• **Instructions to follow**:
Every line in the records below between the one holding "brown banana: 10 -> 5" and the one holding "brown banana: 4 -> 3", inclusive, is to be set down exactly; all other lines are to be left out.

• **Available data**:
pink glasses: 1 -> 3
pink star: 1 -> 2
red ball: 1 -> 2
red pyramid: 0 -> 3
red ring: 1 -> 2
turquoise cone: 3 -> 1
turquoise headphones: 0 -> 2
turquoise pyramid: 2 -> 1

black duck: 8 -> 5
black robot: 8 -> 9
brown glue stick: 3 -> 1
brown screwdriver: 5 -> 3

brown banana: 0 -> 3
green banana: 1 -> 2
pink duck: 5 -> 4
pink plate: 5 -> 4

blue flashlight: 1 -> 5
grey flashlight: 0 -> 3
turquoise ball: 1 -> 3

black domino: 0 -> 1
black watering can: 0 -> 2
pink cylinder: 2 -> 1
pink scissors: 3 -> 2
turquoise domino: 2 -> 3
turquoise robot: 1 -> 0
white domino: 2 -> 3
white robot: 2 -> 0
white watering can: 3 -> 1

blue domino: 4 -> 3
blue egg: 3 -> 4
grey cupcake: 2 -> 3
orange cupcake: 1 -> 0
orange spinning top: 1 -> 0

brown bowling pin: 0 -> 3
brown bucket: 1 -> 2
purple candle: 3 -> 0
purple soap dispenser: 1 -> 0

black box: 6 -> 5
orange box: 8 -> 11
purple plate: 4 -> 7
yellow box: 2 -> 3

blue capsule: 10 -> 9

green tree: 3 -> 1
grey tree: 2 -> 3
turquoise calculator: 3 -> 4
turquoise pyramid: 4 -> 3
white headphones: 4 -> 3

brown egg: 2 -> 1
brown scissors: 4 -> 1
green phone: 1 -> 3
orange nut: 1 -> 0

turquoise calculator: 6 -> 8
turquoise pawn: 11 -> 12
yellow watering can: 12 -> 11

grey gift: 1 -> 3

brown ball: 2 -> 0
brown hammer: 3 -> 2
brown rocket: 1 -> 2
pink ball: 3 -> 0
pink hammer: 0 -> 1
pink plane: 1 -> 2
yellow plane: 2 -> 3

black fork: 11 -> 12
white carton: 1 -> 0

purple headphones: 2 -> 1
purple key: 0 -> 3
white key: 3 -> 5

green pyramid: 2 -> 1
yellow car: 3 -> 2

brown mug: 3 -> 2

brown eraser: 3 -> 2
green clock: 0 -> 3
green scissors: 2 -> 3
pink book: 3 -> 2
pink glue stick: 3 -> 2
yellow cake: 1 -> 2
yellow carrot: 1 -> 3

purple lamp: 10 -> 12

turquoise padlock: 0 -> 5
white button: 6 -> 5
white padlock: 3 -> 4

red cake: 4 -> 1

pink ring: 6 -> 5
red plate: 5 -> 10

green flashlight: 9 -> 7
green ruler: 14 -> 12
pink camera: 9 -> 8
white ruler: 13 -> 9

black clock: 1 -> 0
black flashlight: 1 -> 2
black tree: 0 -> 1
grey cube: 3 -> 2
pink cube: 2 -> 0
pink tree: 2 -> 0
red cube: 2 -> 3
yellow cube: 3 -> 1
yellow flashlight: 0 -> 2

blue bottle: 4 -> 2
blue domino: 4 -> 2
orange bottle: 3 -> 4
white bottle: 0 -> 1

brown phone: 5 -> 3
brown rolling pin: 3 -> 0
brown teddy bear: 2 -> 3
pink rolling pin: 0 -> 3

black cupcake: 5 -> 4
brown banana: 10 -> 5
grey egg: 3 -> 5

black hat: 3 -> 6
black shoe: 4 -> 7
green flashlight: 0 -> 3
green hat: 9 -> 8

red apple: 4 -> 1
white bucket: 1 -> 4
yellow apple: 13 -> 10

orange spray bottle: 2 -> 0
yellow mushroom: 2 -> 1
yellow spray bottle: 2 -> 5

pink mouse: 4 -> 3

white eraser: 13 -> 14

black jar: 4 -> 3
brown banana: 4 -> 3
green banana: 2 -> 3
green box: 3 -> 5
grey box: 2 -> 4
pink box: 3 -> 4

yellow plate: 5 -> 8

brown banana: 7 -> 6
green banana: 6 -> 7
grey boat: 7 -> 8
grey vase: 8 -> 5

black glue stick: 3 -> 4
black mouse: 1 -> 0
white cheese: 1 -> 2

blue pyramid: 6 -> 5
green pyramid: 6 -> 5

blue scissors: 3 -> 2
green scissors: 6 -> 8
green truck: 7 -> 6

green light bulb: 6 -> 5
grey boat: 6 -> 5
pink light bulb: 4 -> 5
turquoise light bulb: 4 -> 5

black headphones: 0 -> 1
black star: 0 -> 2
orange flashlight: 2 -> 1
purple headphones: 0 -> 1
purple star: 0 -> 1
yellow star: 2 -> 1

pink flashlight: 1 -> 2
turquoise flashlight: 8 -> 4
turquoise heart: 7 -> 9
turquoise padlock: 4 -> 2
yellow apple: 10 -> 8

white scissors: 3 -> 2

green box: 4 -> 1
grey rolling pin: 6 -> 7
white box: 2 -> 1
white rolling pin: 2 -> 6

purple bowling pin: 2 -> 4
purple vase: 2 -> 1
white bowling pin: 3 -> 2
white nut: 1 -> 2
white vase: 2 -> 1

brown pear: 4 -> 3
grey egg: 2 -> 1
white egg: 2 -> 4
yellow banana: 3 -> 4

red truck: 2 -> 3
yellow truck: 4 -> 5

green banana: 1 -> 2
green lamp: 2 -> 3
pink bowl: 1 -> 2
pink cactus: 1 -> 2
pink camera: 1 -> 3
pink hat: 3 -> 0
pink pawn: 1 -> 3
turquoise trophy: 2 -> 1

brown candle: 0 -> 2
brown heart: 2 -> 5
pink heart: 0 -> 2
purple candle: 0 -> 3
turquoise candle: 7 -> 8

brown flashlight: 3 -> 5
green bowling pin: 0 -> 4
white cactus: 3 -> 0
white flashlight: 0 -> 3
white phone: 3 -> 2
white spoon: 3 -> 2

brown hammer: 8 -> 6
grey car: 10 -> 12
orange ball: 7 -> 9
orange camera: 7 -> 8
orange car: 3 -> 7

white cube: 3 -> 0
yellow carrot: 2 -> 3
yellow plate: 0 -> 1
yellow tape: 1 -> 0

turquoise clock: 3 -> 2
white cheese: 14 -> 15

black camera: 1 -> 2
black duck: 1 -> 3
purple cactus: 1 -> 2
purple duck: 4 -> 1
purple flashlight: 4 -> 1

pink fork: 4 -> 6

• **Exercise response**:
brown banana: 10 -> 5
grey egg: 3 -> 5

black hat: 3 -> 6
black shoe: 4 -> 7
green flashlight: 0 -> 3
green hat: 9 -> 8

red apple: 4 -> 1
white bucket: 1 -> 4
yellow apple: 13 -> 10

orange spray bottle: 2 -> 0
yellow mushroom: 2 -> 1
yellow spray bottle: 2 -> 5

pink mouse: 4 -> 3

white eraser: 13 -> 14

black jar: 4 -> 3
brown banana: 4 -> 3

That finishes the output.